---------- Records for this exercise
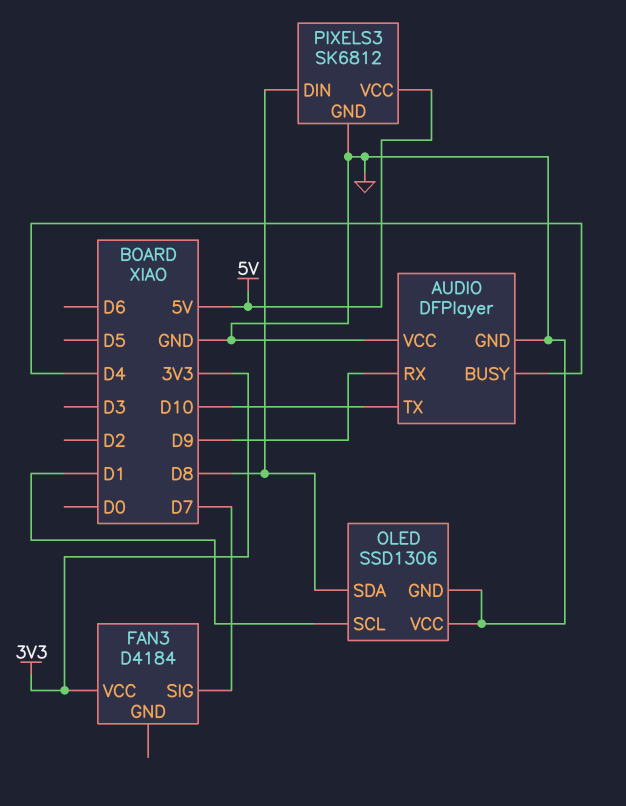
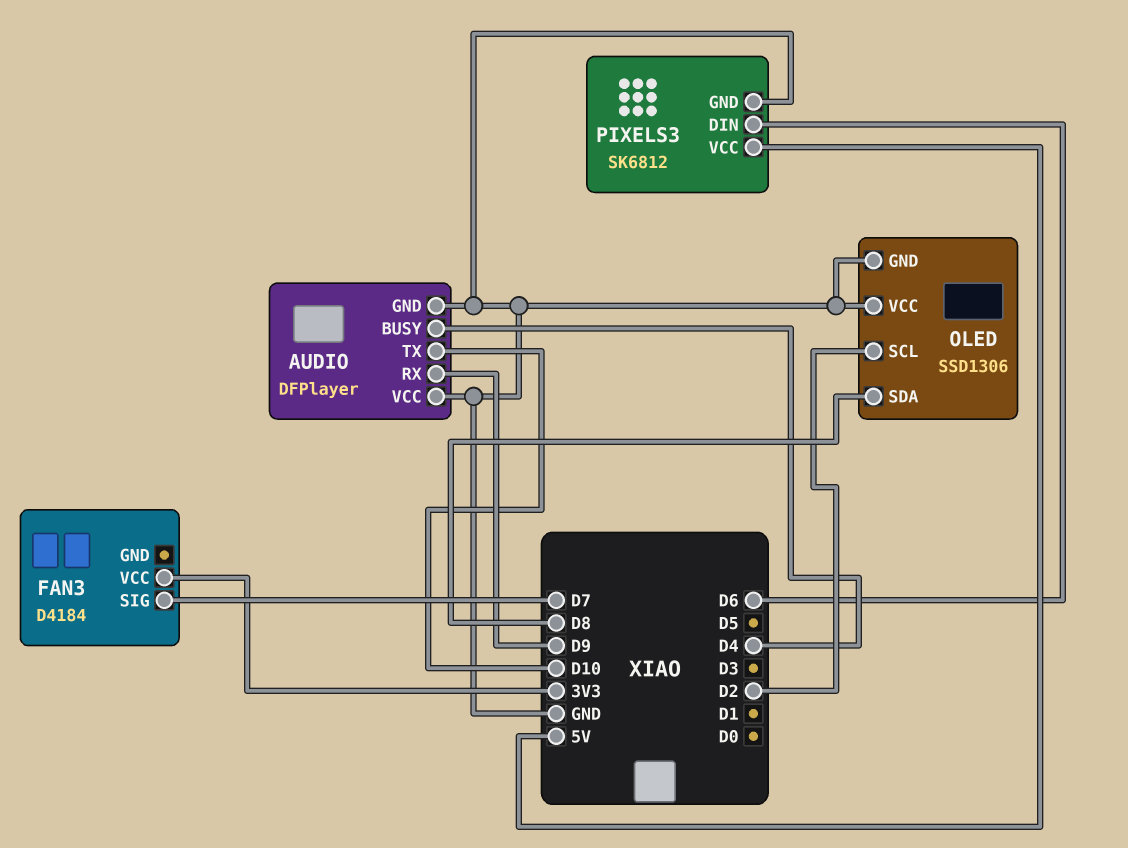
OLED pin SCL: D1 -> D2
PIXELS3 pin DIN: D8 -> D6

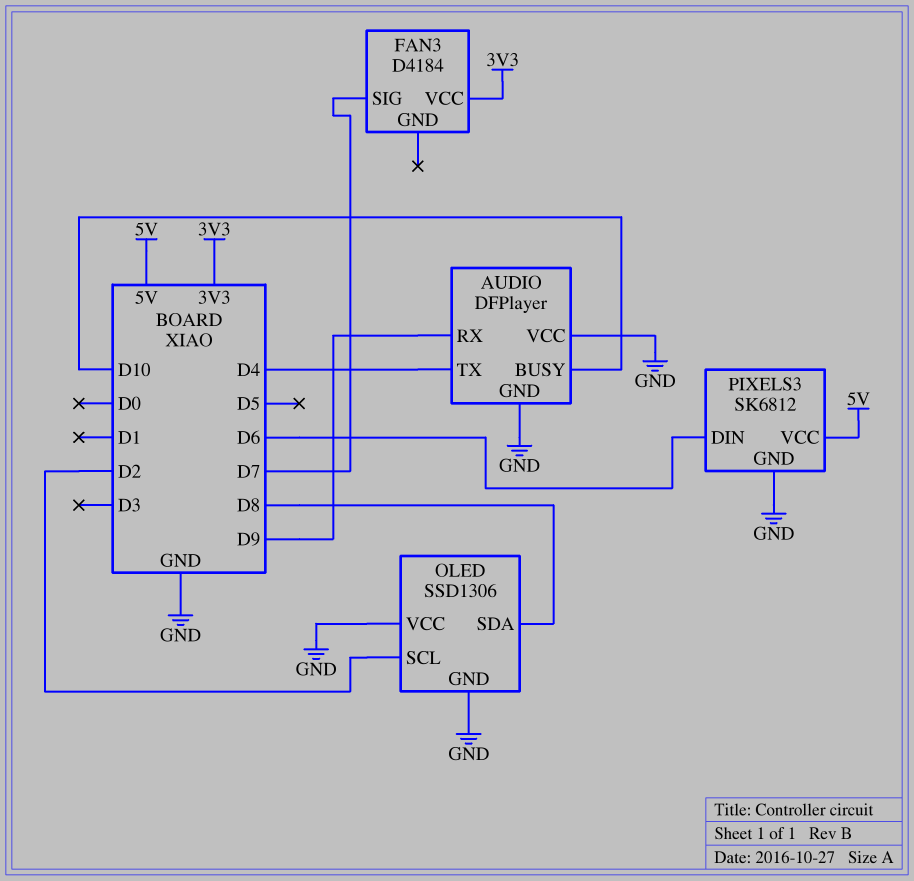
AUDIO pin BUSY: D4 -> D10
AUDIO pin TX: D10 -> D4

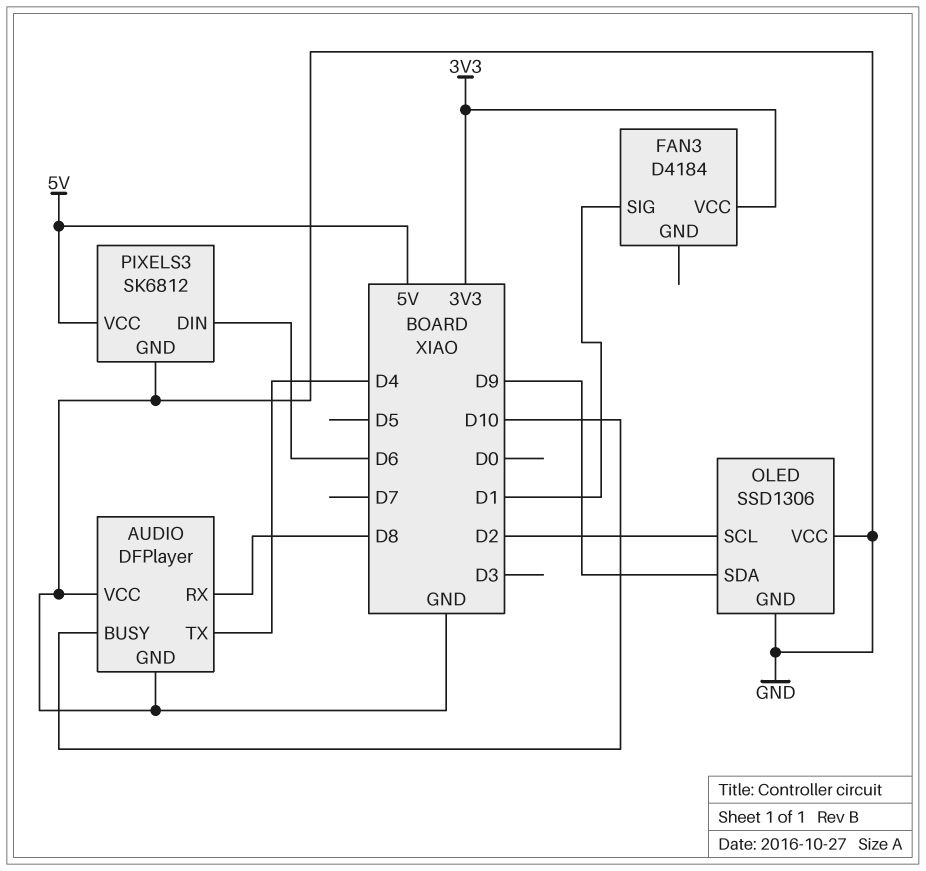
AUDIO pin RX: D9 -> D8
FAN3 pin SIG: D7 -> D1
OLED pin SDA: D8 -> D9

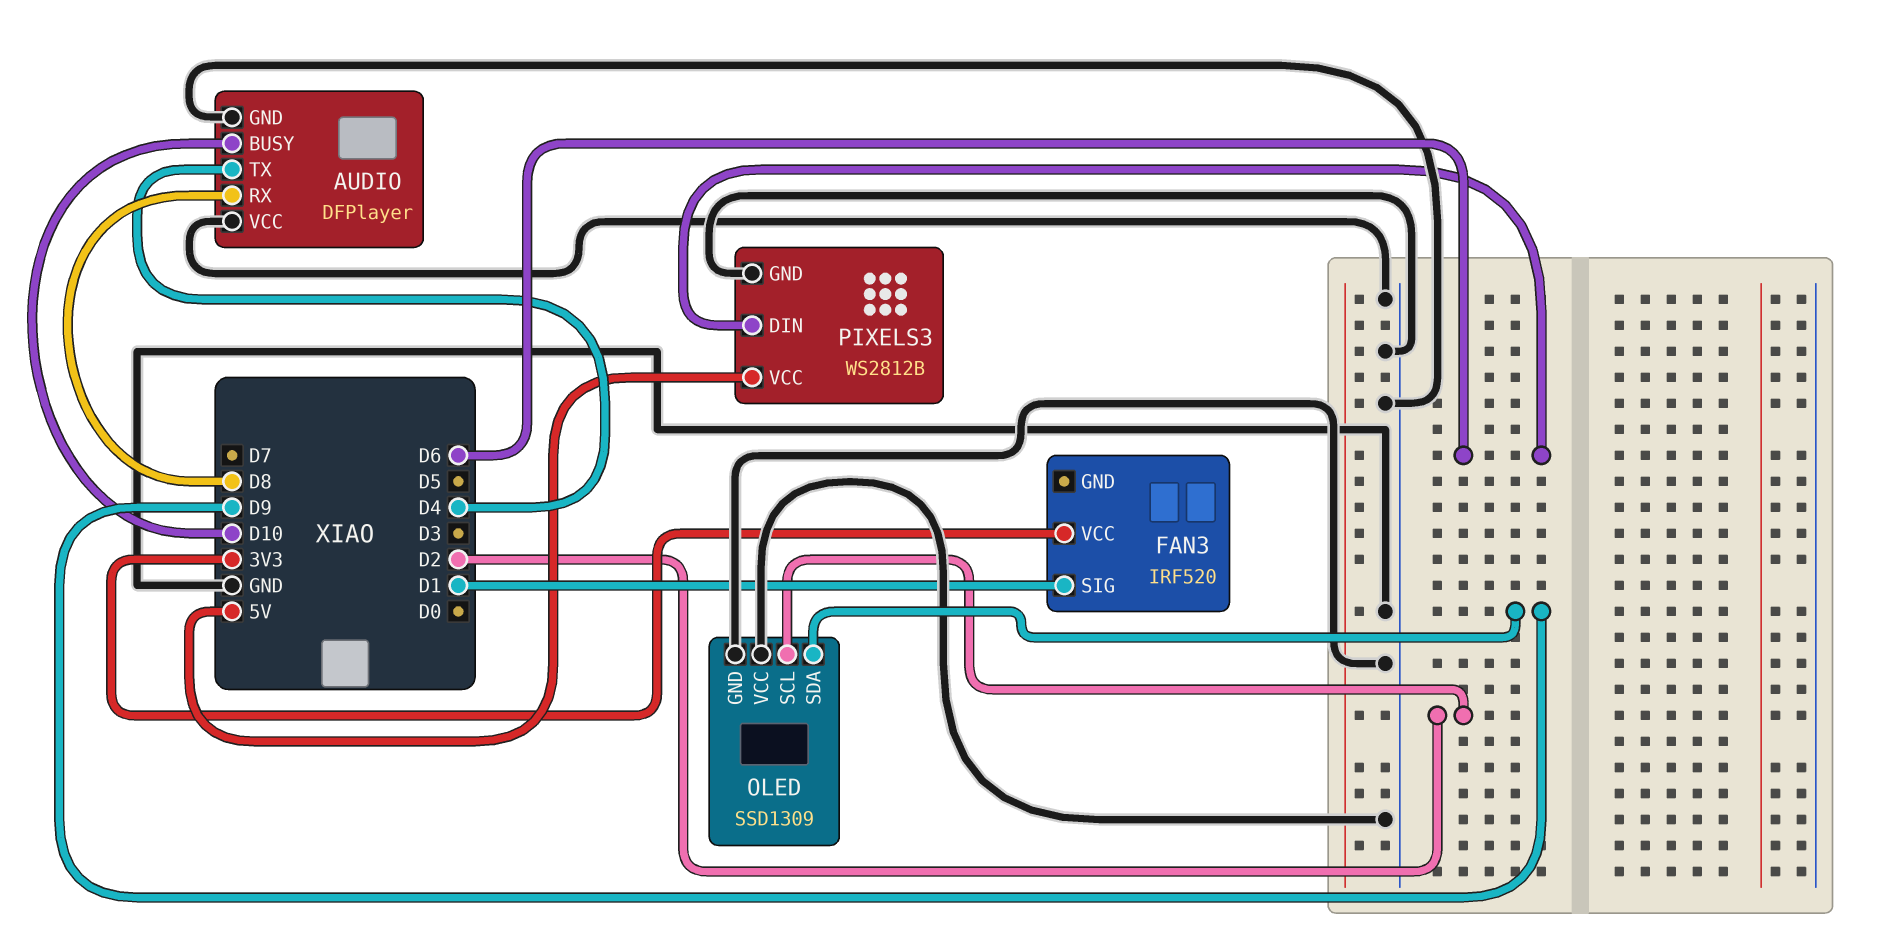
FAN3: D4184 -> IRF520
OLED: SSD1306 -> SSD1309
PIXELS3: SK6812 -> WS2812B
--------------------
**Work required**
Starting at the line that contains "OLED pin SDA: D8 -> D9", restate every line through the end of the records exactly as written, but leave the pictures out.

**Response for this exercise**
OLED pin SDA: D8 -> D9

FAN3: D4184 -> IRF520
OLED: SSD1306 -> SSD1309
PIXELS3: SK6812 -> WS2812B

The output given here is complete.